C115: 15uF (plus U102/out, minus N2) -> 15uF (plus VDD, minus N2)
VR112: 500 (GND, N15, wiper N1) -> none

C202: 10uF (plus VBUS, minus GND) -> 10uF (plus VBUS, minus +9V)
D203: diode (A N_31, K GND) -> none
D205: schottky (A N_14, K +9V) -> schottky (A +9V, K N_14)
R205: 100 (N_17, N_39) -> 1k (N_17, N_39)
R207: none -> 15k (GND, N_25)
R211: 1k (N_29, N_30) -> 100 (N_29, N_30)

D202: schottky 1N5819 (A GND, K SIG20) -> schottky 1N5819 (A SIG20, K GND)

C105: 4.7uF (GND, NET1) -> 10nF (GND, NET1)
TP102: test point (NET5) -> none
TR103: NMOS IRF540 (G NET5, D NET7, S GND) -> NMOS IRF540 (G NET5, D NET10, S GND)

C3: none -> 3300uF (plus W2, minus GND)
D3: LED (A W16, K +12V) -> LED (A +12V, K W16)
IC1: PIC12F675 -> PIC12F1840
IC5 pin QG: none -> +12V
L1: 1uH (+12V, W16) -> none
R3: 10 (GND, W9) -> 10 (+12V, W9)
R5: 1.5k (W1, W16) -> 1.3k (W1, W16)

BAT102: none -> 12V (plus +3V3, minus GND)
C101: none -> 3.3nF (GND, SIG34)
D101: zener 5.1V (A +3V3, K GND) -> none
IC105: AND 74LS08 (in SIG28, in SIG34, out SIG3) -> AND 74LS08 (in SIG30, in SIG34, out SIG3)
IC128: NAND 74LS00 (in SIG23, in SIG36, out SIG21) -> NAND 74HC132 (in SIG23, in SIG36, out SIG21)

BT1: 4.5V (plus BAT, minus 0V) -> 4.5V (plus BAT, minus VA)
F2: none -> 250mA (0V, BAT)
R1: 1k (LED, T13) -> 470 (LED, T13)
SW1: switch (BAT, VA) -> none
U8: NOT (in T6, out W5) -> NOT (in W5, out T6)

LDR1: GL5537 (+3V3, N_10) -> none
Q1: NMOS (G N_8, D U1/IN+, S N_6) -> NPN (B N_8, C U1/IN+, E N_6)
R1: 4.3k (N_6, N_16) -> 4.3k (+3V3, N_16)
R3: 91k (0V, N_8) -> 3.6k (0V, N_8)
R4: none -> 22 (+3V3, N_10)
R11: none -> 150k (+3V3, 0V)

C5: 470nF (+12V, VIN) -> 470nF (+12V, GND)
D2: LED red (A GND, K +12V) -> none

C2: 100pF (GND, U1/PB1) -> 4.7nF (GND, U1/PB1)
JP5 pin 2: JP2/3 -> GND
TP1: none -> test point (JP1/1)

▸ **Problem description**
Throughout the records above, find the lines in which the word "NMOS" appears and return them.

▸ **Your response**
TR103: NMOS IRF540 (G NET5, D NET7, S GND) -> NMOS IRF540 (G NET5, D NET10, S GND)
Q1: NMOS (G N_8, D U1/IN+, S N_6) -> NPN (B N_8, C U1/IN+, E N_6)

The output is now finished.